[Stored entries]
+---+
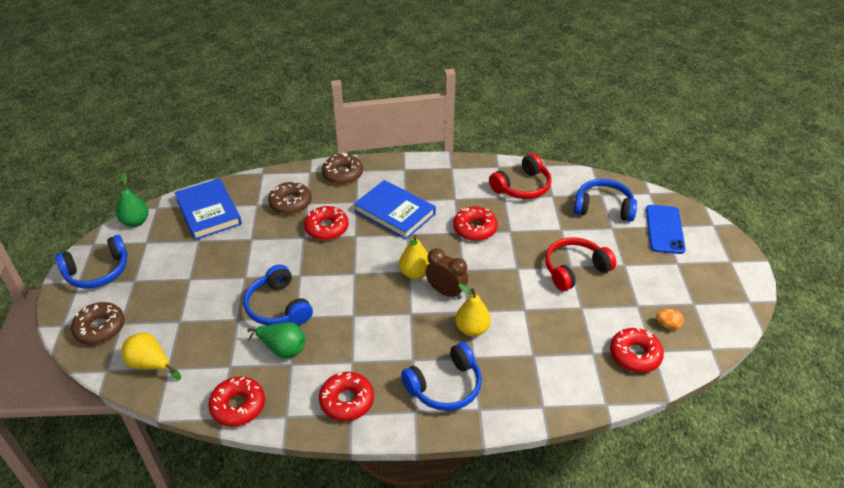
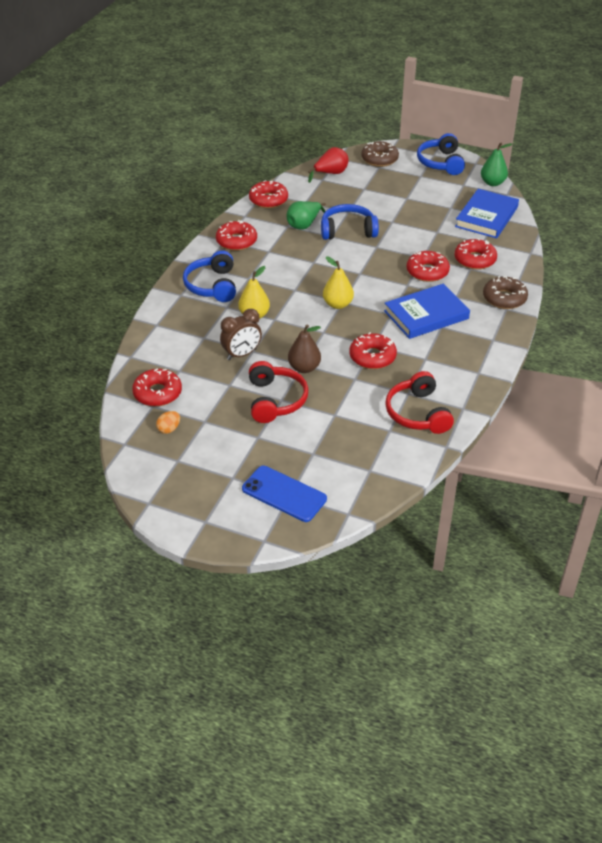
camera: 115 degrees right, 0 degrees up
yellow pear [122,333,181,380] -> red pear [308,147,349,183]
blue book [175,178,242,240] -> blue book turned 60 degrees counterclockwise [455,189,519,238]
brown donut [268,182,312,214] -> red donut [455,238,497,270]
brown clock [426,248,468,299] -> brown clock moved to [220,309,262,360]
blue headphones [574,179,637,222] -> none
none -> brown pear [288,324,321,373]

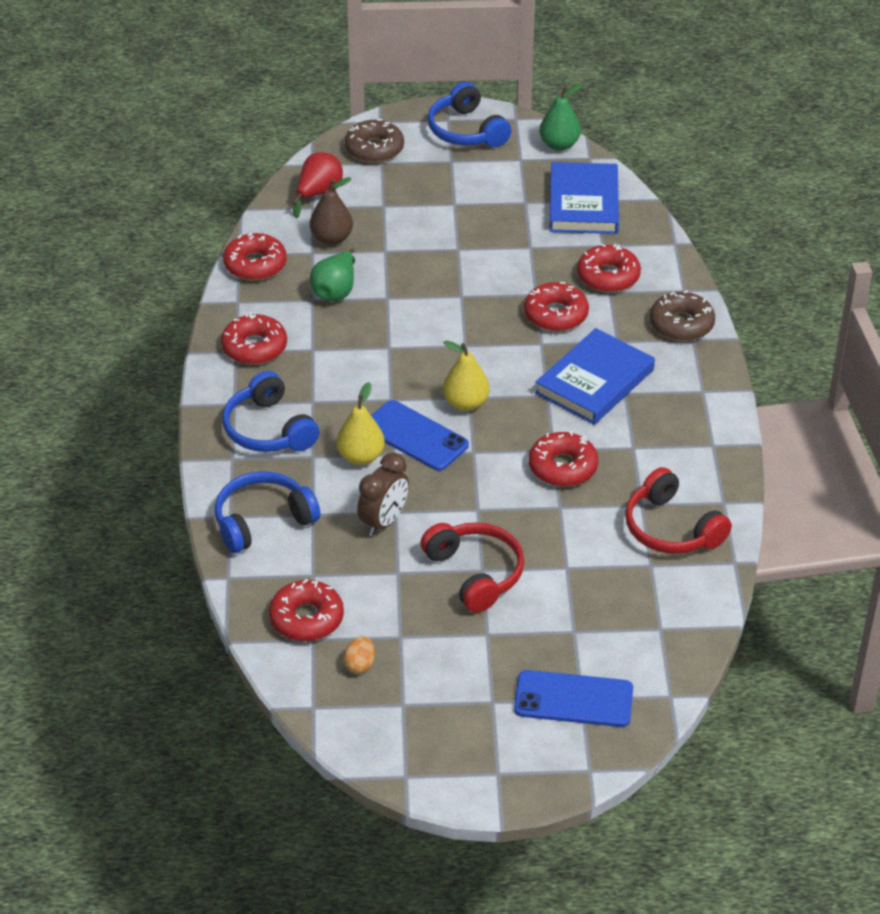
camera: 25 degrees left, 0 degrees up
brown pear [288,324,321,373] -> brown pear moved to [310,177,353,245]
blue headphones [321,204,379,240] -> blue headphones moved to [215,471,320,553]
none -> blue phone [371,400,469,471]

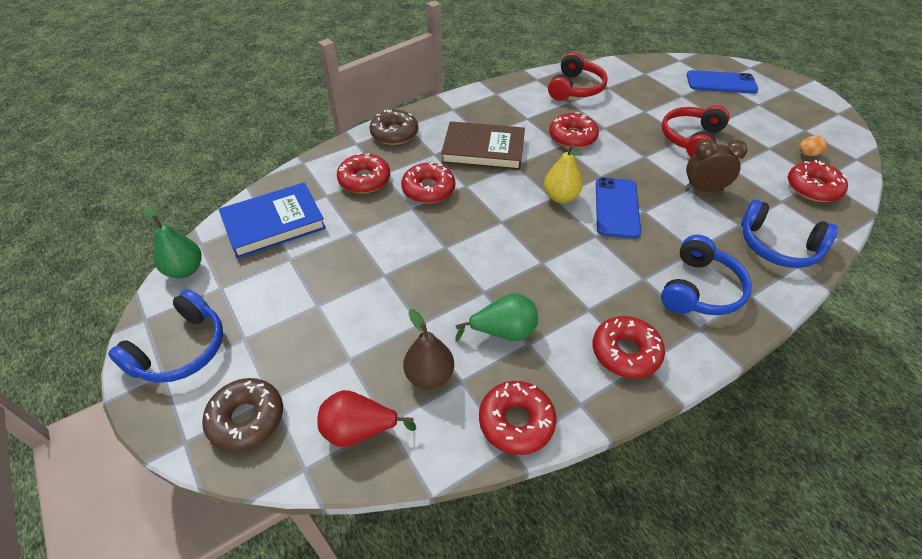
camera: 120 degrees left, 5 degrees up
yellow pear [337,382,385,465] -> none
blue phone [514,670,633,727] -> blue phone turned 60 degrees counterclockwise [687,70,758,94]
blue book [535,328,655,425] -> brown book [441,121,525,170]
+---+
### To do
We ask that the entries above be copied exactly, with the pictures omitted.

### Solution
camera: 115 degrees right, 0 degrees up
yellow pear [122,333,181,380] -> red pear [308,147,349,183]
blue book [175,178,242,240] -> blue book turned 60 degrees counterclockwise [455,189,519,238]
brown donut [268,182,312,214] -> red donut [455,238,497,270]
brown clock [426,248,468,299] -> brown clock moved to [220,309,262,360]
blue headphones [574,179,637,222] -> none
none -> brown pear [288,324,321,373]

camera: 25 degrees left, 0 degrees up
brown pear [288,324,321,373] -> brown pear moved to [310,177,353,245]
blue headphones [321,204,379,240] -> blue headphones moved to [215,471,320,553]
none -> blue phone [371,400,469,471]

camera: 120 degrees left, 5 degrees up
yellow pear [337,382,385,465] -> none
blue phone [514,670,633,727] -> blue phone turned 60 degrees counterclockwise [687,70,758,94]
blue book [535,328,655,425] -> brown book [441,121,525,170]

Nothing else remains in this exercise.